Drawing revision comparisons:
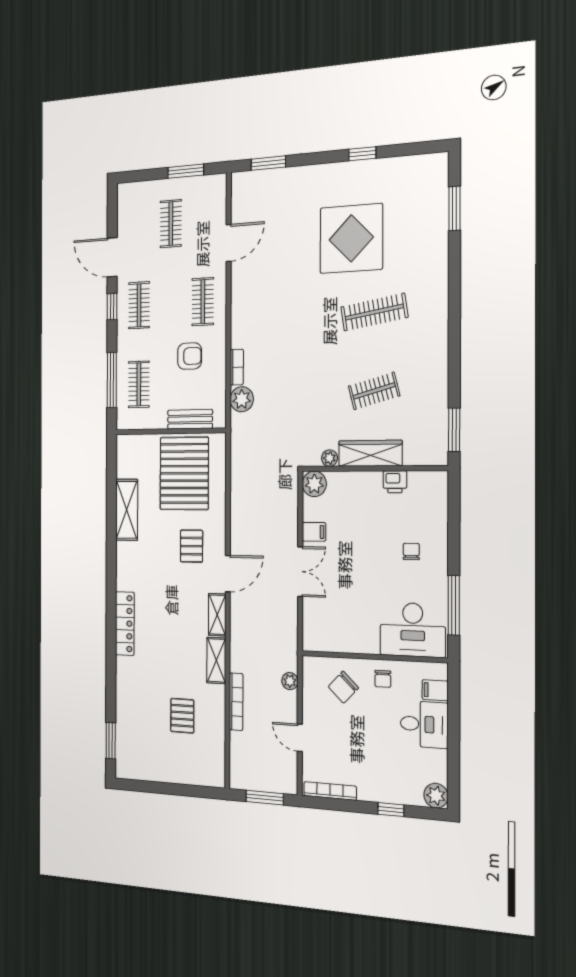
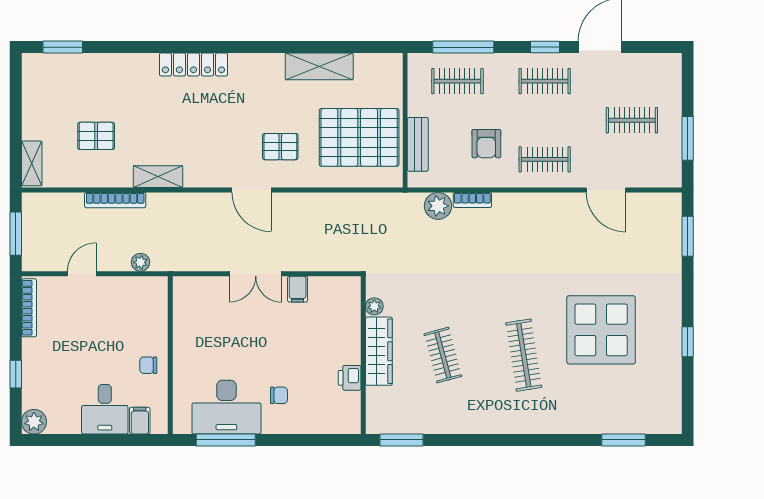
plant: (314, 484) -> (348, 289), removed
shelving: (217, 615) -> (32, 163), moved, turned 90
desk: (413, 630) -> (226, 407), moved, turned -90
chair: (343, 687) -> (137, 322), removed

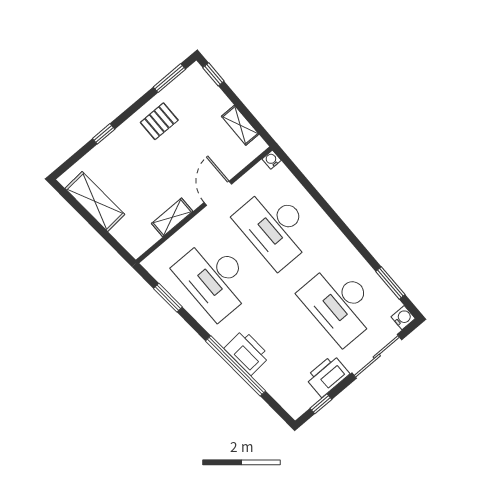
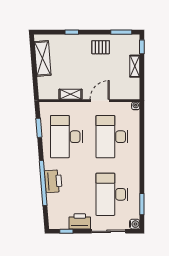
shelving: (240, 125) -> (135, 66), moved

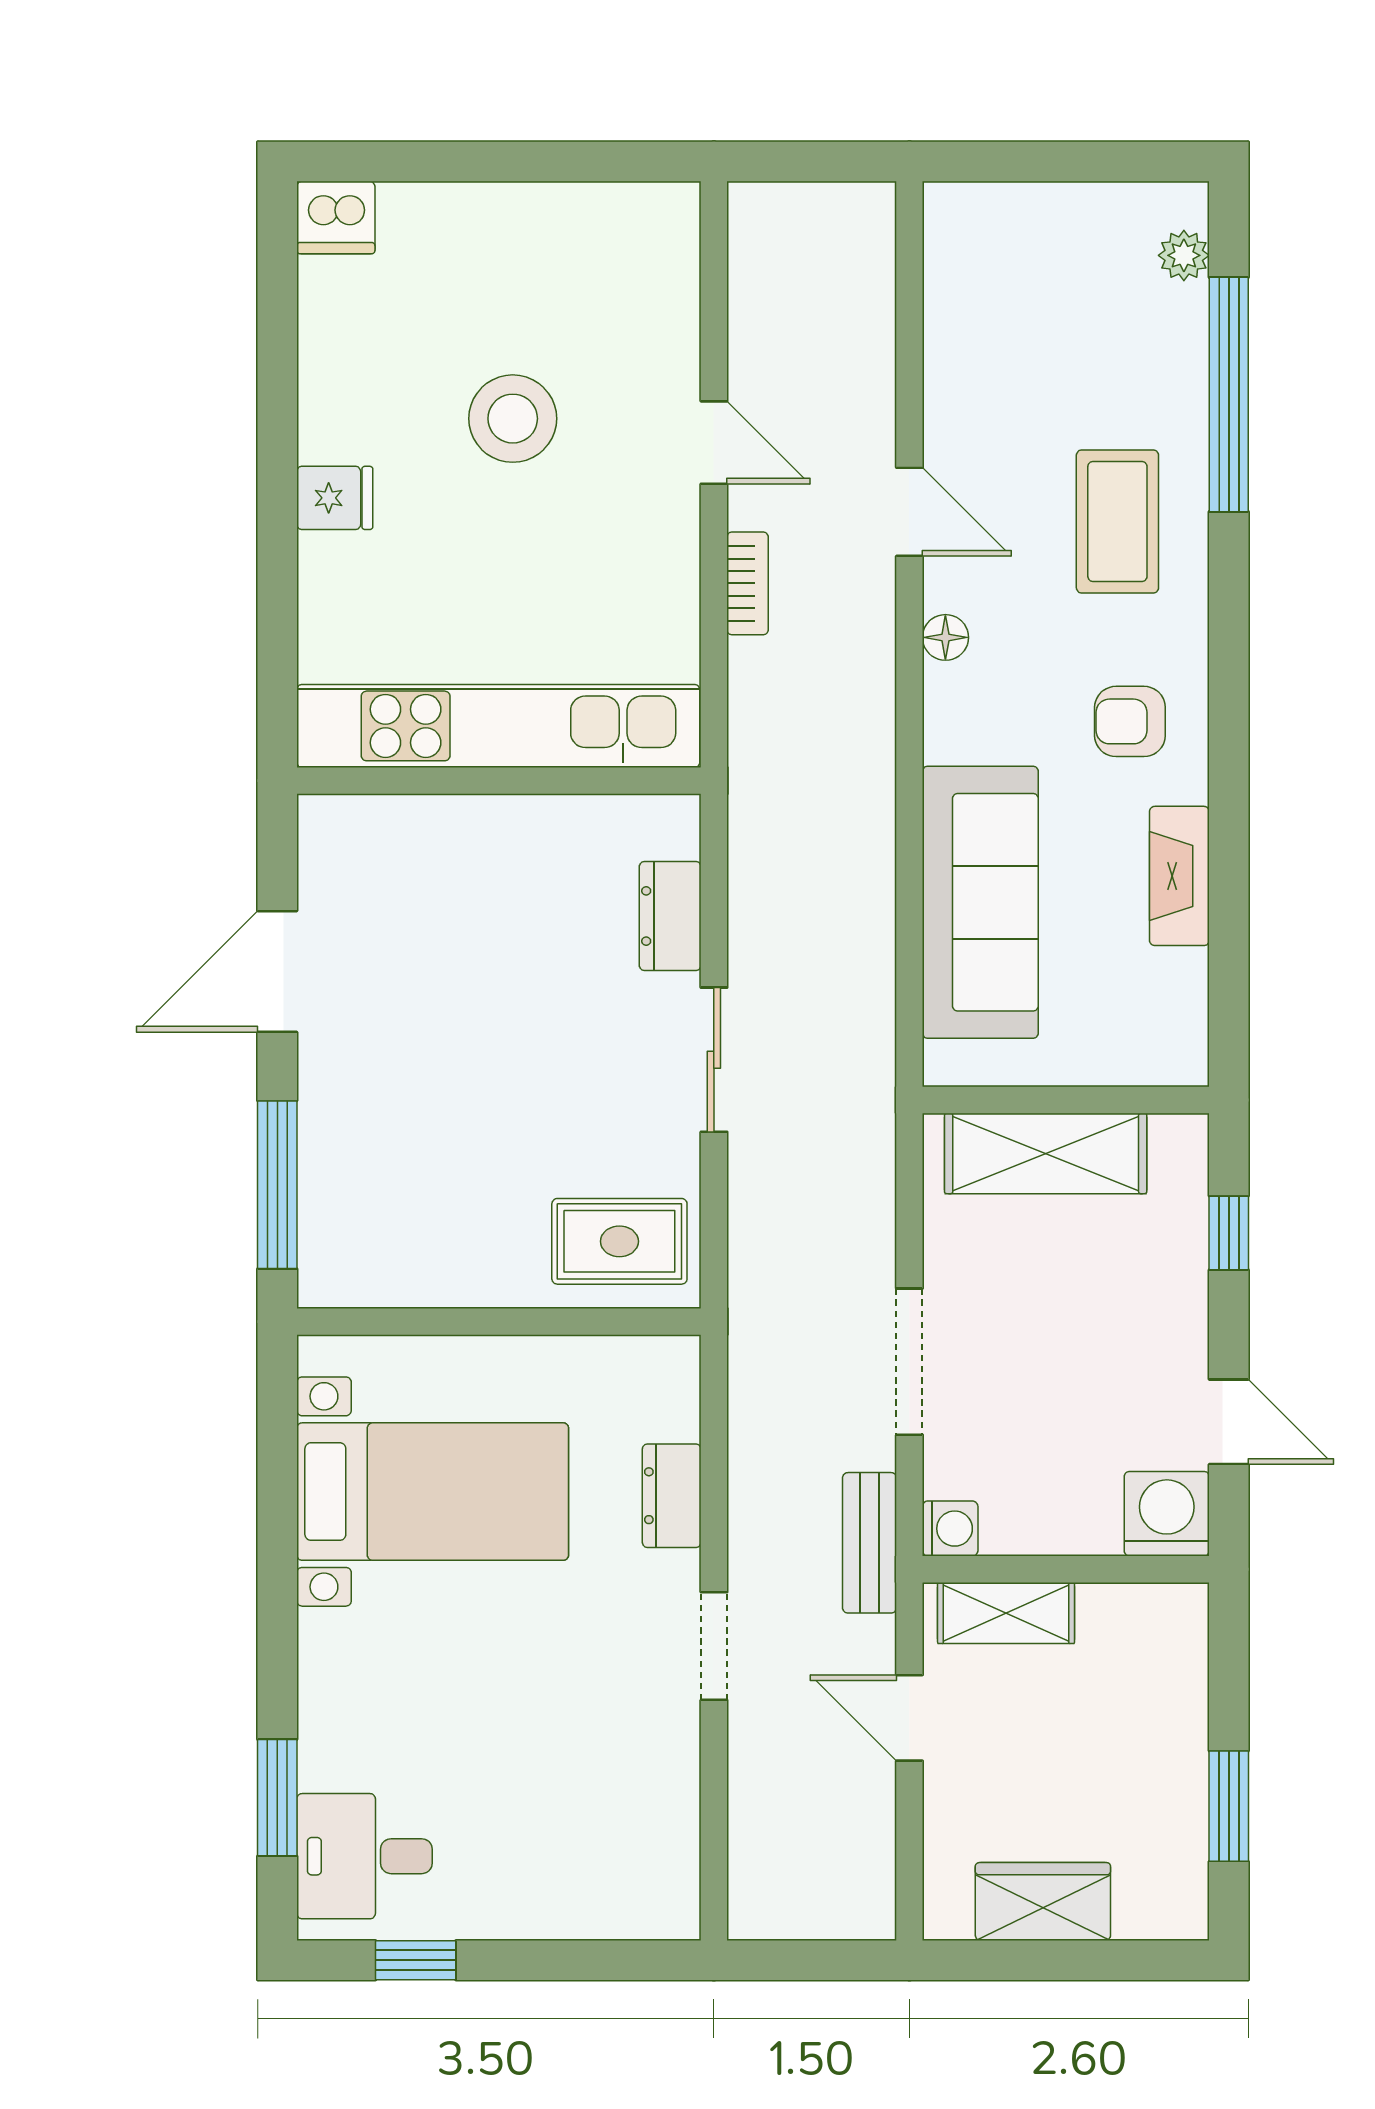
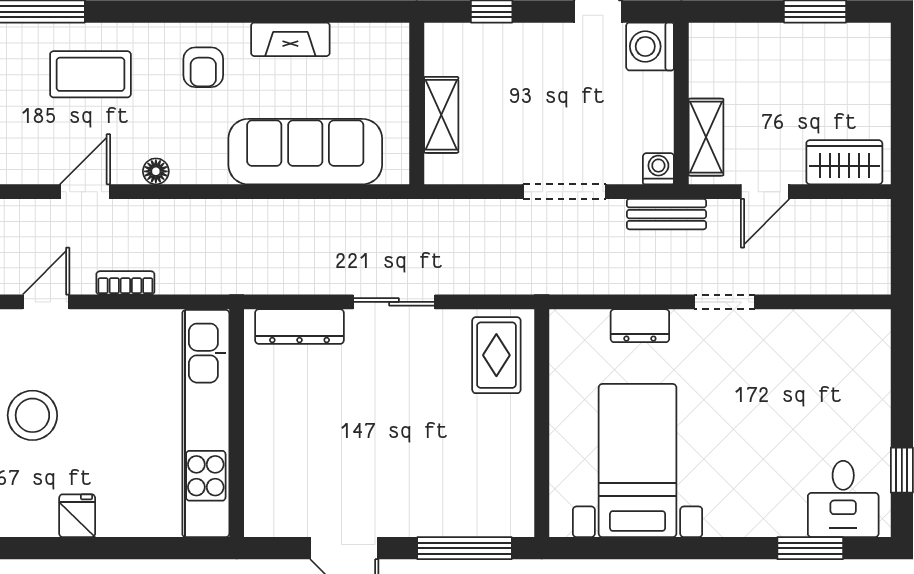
dresser: (670, 916) -> (299, 327), width x1.44
shelving: (1046, 1153) -> (441, 115), width x0.67, depth x0.75
wardrobe: (1043, 1902) -> (844, 162), moved, turned 90

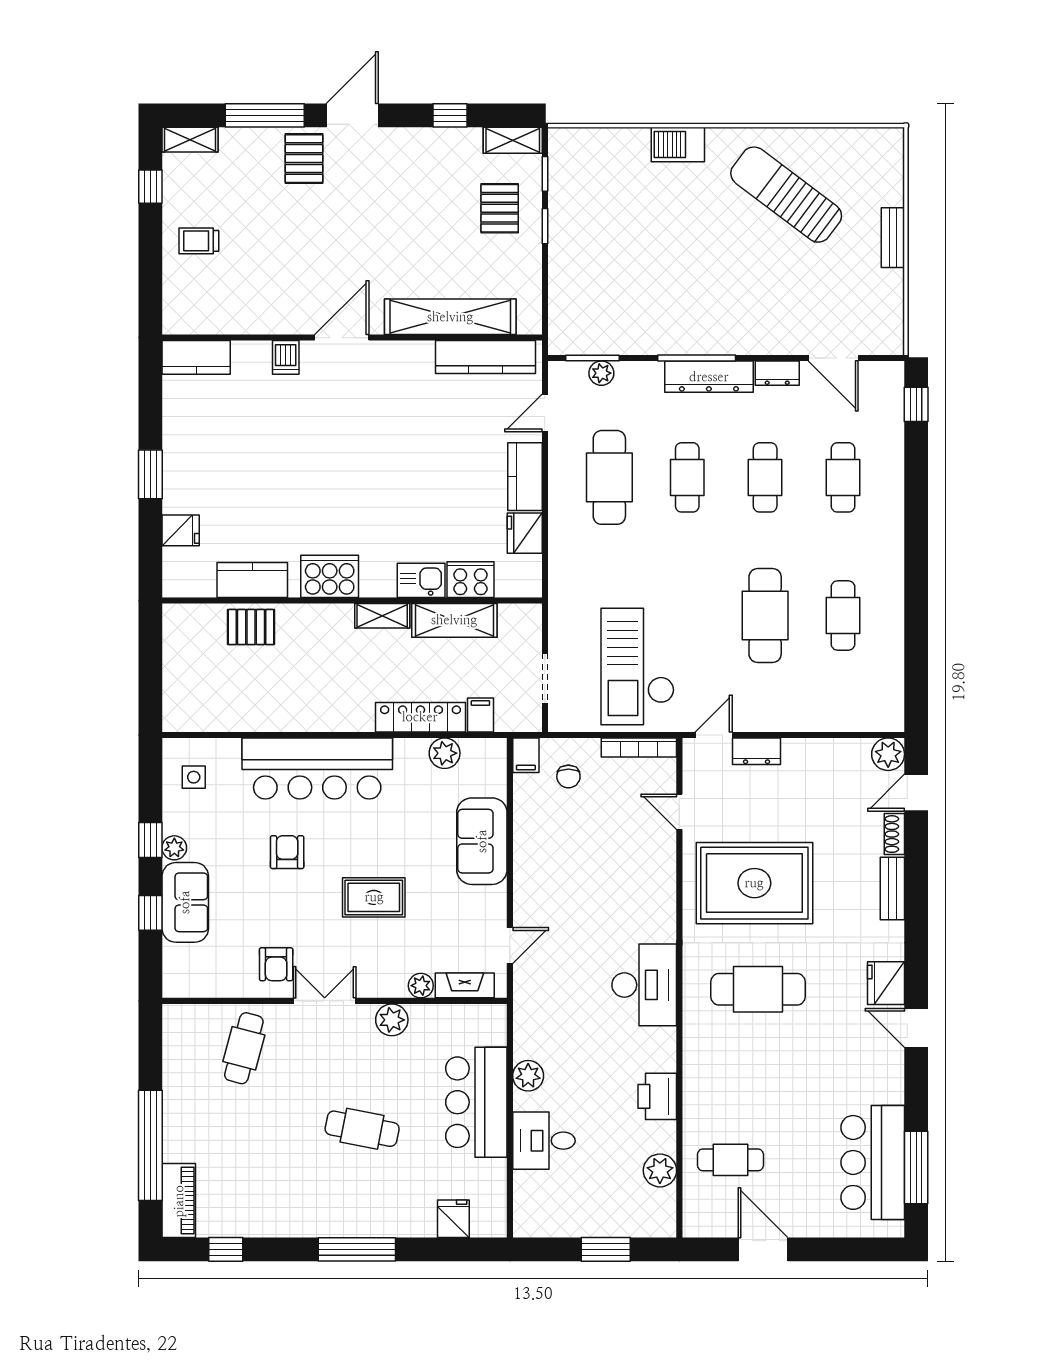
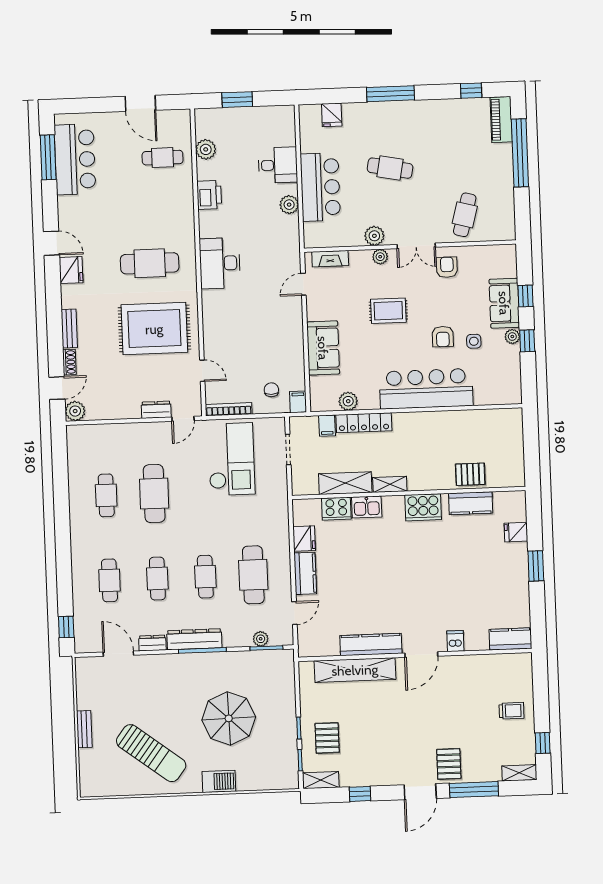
parasol: (658, 246) -> (229, 718), added
kitchen counter: (486, 357) -> (371, 645), moved
side table: (194, 777) -> (474, 341), moved
plant: (421, 986) -> (380, 257), moved

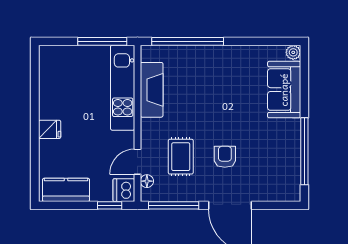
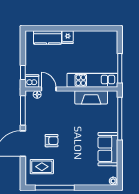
sofa: (284, 90) -> (108, 149), moved, turned -90
rug: (181, 157) -> (42, 167), moved
kitchen counter: (66, 190) -> (47, 37), moved, turned 90

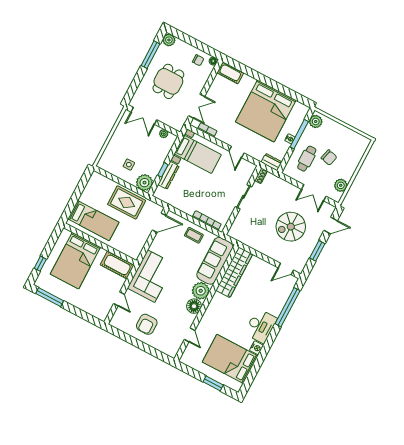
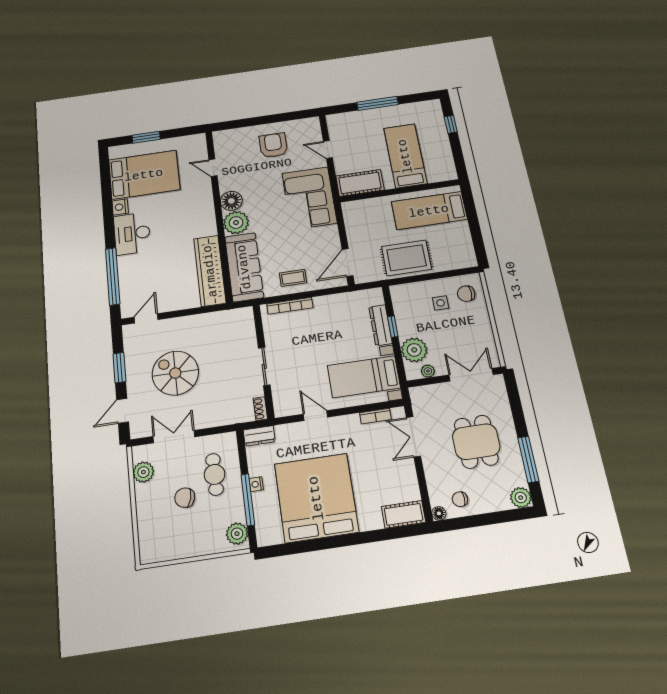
chair: (112, 160) -> (466, 294), added
plant: (144, 183) -> (414, 350), moved
spiral stairs: (291, 227) -> (175, 373), turned -90
bed: (75, 261) -> (405, 156), width x0.67
window: (50, 297) -> (378, 103), moved

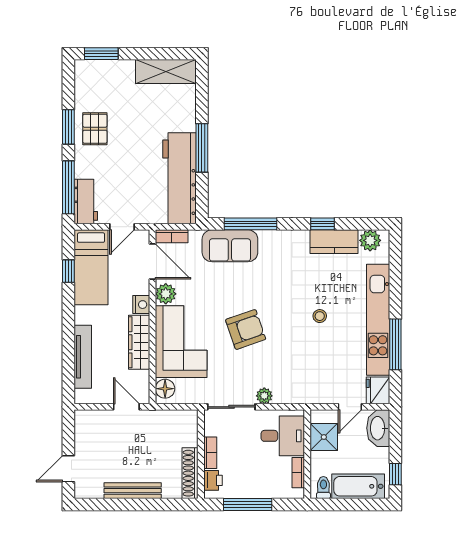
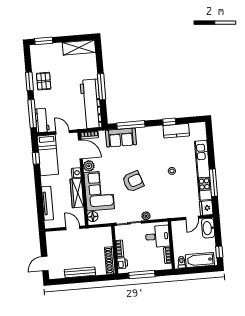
door: (122, 227) -> (63, 132), swing flipped
plant: (370, 240) -> (195, 128), removed
shower: (324, 437) -> (179, 235), removed

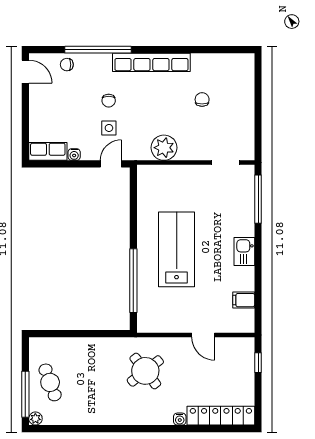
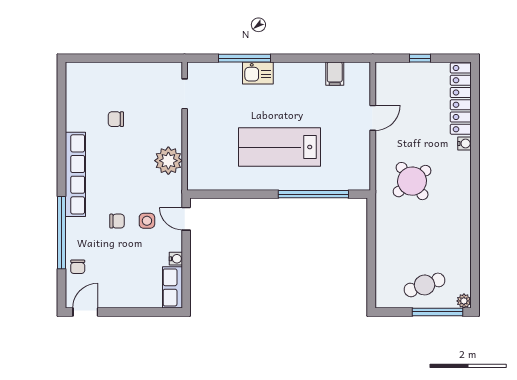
window: (258, 199) -> (244, 58), moved
kitchen sink: (244, 251) -> (258, 73), moved
window: (258, 363) -> (420, 58), moved

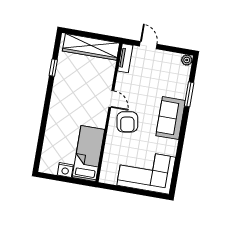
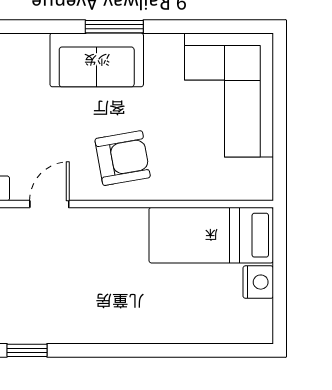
window: (189, 94) -> (114, 27), moved
door: (111, 99) -> (49, 204), moved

- **EXERCISE REQUIREMENTS**
Return the lines above from the one with "shelving: (1046, 1153)" through the one with "side table: (194, 777) -> (474, 341), moved", verbatim and nothing else. Omit every picture.

- **SOLUTION TO THIS EXERCISE**
shelving: (1046, 1153) -> (441, 115), width x0.67, depth x0.75
wardrobe: (1043, 1902) -> (844, 162), moved, turned 90

parasol: (658, 246) -> (229, 718), added
kitchen counter: (486, 357) -> (371, 645), moved
side table: (194, 777) -> (474, 341), moved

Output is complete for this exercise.